* [Goal]:
List each line below that contains the string "kern". Case counts.

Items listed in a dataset
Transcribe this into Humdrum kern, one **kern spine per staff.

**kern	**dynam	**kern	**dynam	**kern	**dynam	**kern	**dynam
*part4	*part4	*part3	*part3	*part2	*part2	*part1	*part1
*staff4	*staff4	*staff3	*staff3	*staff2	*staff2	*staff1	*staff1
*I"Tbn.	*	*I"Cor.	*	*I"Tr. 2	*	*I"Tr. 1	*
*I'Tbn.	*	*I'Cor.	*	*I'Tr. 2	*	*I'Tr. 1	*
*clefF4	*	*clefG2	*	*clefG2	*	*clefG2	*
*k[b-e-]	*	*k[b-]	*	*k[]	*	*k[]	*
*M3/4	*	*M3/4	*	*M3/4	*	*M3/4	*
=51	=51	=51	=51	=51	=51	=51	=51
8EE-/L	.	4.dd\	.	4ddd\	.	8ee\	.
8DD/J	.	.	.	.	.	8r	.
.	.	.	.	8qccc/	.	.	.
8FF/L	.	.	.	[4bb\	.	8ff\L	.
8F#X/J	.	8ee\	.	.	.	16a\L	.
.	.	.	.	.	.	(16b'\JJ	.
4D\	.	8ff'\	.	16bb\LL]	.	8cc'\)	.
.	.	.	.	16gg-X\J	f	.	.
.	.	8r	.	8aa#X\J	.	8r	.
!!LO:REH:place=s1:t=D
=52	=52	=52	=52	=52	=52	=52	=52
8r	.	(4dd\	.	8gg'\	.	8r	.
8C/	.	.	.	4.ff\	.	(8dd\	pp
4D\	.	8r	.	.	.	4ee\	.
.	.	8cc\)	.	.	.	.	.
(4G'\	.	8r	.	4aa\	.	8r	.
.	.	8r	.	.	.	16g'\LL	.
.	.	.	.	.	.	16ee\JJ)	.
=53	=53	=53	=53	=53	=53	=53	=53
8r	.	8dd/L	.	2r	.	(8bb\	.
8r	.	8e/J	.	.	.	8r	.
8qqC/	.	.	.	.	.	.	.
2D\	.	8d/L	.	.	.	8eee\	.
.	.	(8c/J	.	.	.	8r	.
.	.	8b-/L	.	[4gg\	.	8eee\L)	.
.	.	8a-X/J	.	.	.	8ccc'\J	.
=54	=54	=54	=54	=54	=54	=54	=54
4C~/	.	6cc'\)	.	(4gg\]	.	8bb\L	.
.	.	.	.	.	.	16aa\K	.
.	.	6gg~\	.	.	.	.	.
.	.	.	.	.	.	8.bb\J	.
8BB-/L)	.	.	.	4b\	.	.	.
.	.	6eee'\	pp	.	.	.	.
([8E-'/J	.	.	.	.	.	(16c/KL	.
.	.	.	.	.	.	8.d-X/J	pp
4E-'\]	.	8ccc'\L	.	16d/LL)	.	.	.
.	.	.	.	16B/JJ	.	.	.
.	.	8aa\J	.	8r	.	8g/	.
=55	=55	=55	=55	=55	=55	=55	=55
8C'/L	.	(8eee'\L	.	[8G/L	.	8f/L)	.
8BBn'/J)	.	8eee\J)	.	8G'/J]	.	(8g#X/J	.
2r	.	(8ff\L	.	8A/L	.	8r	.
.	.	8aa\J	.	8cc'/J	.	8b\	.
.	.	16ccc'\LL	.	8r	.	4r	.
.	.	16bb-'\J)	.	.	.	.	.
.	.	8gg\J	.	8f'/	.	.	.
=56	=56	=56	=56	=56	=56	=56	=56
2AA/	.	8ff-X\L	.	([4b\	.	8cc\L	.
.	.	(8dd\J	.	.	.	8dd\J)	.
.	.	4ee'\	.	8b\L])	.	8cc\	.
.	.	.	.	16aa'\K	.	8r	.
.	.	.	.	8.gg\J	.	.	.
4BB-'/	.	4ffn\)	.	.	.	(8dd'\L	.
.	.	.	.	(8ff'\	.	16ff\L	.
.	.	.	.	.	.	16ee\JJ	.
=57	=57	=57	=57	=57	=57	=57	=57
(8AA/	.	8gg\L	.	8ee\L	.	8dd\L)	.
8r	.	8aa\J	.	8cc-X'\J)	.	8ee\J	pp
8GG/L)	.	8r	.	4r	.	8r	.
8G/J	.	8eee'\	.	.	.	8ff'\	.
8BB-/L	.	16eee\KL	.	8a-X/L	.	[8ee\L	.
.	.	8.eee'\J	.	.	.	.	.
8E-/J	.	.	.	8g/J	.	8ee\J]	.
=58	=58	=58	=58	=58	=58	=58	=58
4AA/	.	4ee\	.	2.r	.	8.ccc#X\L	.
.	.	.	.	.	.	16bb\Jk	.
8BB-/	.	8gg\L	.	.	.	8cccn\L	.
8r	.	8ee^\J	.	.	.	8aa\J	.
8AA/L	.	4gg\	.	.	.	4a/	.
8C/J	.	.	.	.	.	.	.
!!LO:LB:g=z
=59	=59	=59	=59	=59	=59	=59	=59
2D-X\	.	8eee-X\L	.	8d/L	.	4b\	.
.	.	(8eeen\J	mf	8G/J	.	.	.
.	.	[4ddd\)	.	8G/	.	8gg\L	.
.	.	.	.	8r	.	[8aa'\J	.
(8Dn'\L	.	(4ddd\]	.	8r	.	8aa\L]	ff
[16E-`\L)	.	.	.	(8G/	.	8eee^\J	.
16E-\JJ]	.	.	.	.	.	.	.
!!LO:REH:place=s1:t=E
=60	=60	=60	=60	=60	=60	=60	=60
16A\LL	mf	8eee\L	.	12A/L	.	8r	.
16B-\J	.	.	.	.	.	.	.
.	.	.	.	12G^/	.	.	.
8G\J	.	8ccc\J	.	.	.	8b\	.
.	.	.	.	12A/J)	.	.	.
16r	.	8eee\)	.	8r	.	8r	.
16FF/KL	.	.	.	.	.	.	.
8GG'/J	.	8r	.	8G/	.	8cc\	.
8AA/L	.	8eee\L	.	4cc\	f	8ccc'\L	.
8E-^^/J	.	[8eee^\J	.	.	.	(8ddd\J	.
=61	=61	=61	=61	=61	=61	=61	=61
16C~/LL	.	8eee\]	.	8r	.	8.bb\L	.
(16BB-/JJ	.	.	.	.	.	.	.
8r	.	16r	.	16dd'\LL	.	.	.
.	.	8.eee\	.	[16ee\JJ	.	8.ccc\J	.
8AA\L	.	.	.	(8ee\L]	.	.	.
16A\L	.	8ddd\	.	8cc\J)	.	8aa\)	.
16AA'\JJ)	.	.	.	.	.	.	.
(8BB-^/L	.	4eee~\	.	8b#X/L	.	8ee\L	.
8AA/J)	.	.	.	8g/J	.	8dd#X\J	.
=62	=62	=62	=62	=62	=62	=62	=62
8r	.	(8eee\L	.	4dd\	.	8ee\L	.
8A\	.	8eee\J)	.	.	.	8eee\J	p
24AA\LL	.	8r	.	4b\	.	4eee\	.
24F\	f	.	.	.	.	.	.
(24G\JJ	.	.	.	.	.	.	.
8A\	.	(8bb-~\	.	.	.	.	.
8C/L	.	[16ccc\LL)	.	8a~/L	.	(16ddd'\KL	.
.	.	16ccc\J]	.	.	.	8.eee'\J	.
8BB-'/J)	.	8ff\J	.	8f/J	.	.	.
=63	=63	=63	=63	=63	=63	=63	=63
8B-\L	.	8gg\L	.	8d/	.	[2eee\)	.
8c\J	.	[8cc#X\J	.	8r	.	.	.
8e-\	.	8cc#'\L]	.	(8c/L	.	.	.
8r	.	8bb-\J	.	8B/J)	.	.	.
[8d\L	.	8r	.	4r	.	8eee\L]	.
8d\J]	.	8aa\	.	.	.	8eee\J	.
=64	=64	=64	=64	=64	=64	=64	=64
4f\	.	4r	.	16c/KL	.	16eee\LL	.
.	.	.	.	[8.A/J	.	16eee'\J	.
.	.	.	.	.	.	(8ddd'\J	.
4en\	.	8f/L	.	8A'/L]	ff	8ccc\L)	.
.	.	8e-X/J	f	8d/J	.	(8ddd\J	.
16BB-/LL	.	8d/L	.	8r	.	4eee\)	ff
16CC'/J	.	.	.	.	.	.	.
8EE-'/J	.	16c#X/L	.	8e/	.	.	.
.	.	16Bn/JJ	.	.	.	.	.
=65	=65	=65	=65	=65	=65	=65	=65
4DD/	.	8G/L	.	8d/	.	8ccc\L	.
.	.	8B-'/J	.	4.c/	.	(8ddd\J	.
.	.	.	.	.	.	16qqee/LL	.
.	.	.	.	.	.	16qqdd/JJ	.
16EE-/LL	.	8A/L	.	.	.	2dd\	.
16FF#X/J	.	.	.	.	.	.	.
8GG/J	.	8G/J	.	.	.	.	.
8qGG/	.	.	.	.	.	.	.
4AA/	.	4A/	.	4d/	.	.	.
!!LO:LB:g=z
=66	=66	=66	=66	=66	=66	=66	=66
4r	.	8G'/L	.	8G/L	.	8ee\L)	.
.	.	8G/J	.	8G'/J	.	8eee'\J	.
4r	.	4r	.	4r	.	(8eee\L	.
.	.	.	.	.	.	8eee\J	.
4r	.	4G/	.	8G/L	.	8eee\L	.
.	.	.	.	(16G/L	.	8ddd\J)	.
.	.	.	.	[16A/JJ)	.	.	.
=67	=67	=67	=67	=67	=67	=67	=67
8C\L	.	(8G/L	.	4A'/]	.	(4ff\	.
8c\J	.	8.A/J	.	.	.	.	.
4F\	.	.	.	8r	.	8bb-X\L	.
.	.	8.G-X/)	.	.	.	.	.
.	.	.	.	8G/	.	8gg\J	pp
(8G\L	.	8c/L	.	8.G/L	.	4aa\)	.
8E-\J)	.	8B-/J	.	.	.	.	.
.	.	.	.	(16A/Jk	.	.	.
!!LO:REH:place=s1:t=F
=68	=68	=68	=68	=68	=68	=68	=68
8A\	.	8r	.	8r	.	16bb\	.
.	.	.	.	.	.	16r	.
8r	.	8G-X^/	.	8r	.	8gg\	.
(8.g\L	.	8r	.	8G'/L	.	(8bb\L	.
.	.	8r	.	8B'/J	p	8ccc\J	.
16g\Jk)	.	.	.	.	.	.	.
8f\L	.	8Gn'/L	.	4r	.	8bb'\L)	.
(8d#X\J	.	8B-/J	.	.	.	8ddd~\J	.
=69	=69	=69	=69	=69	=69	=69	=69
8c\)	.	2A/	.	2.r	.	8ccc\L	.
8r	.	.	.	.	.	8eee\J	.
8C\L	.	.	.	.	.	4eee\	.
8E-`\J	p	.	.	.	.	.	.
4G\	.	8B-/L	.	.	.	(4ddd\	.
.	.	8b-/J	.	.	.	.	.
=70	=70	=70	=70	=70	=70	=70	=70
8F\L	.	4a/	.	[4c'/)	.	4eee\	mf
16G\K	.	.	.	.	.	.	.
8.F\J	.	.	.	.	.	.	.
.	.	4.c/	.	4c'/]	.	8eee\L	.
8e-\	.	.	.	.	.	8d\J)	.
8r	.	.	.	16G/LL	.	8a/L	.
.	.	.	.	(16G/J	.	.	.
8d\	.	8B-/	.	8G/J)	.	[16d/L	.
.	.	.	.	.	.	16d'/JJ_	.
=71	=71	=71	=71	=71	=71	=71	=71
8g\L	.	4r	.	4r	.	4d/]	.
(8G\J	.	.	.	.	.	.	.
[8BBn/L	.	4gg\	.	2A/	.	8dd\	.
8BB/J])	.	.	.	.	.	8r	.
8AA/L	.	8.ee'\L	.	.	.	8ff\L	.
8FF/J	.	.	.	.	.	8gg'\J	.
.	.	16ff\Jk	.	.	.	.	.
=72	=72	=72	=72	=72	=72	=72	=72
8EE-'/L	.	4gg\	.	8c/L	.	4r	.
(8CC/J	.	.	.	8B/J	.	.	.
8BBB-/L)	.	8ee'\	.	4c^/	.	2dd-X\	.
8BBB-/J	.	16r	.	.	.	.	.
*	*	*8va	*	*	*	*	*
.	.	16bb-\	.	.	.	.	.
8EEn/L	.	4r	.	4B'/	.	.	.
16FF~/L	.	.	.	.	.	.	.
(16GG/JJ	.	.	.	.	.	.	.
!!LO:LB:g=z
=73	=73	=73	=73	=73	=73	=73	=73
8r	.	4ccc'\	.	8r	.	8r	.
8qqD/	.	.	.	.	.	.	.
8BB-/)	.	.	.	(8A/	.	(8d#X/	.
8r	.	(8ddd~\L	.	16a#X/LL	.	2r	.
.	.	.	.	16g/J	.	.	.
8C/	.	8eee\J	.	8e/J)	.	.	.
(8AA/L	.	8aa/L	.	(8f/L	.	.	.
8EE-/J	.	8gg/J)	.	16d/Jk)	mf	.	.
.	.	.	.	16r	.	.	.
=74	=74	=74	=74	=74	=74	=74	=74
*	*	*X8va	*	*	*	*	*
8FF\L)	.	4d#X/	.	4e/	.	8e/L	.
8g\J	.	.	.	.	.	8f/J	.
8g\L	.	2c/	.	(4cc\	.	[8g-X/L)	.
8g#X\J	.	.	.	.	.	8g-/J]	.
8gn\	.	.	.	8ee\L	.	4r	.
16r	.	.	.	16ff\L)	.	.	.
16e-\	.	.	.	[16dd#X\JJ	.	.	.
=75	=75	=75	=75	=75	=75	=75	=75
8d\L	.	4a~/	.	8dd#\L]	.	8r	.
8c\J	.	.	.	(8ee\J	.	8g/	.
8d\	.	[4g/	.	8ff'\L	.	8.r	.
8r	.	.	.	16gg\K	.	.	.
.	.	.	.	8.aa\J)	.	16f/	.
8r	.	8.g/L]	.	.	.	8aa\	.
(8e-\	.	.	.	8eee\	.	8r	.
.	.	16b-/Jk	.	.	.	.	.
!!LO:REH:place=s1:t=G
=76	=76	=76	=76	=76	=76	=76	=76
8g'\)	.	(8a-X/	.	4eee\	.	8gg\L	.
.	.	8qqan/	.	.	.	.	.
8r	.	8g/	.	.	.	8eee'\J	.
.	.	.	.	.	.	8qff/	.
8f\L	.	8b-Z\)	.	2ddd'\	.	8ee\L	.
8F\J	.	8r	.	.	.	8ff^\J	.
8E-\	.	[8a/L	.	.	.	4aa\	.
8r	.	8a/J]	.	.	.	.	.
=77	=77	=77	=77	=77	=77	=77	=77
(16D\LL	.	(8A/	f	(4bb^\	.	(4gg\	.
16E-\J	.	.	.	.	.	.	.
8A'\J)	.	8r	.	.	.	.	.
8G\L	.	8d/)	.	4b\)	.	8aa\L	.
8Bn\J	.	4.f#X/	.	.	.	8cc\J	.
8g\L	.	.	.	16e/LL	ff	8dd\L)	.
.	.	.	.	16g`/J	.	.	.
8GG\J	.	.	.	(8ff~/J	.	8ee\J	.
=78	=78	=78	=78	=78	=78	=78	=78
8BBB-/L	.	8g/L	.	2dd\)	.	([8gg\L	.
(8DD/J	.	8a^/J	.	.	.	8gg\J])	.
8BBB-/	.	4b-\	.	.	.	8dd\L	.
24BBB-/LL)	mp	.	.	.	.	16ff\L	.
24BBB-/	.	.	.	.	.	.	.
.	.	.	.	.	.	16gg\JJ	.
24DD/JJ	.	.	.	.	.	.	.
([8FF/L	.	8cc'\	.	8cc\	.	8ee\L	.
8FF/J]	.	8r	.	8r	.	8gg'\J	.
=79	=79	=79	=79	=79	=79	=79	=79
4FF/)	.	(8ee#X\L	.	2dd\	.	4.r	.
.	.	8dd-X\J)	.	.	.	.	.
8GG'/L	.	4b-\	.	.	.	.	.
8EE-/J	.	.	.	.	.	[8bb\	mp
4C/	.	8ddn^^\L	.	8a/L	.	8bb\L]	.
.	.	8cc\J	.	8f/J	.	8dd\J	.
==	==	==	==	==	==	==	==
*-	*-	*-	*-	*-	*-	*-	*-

* [Output for this exercise]:
Transcribe this into Humdrum kern, one **kern spine per staff.
**kern	**dynam	**kern	**dynam	**kern	**dynam	**kern	**dynam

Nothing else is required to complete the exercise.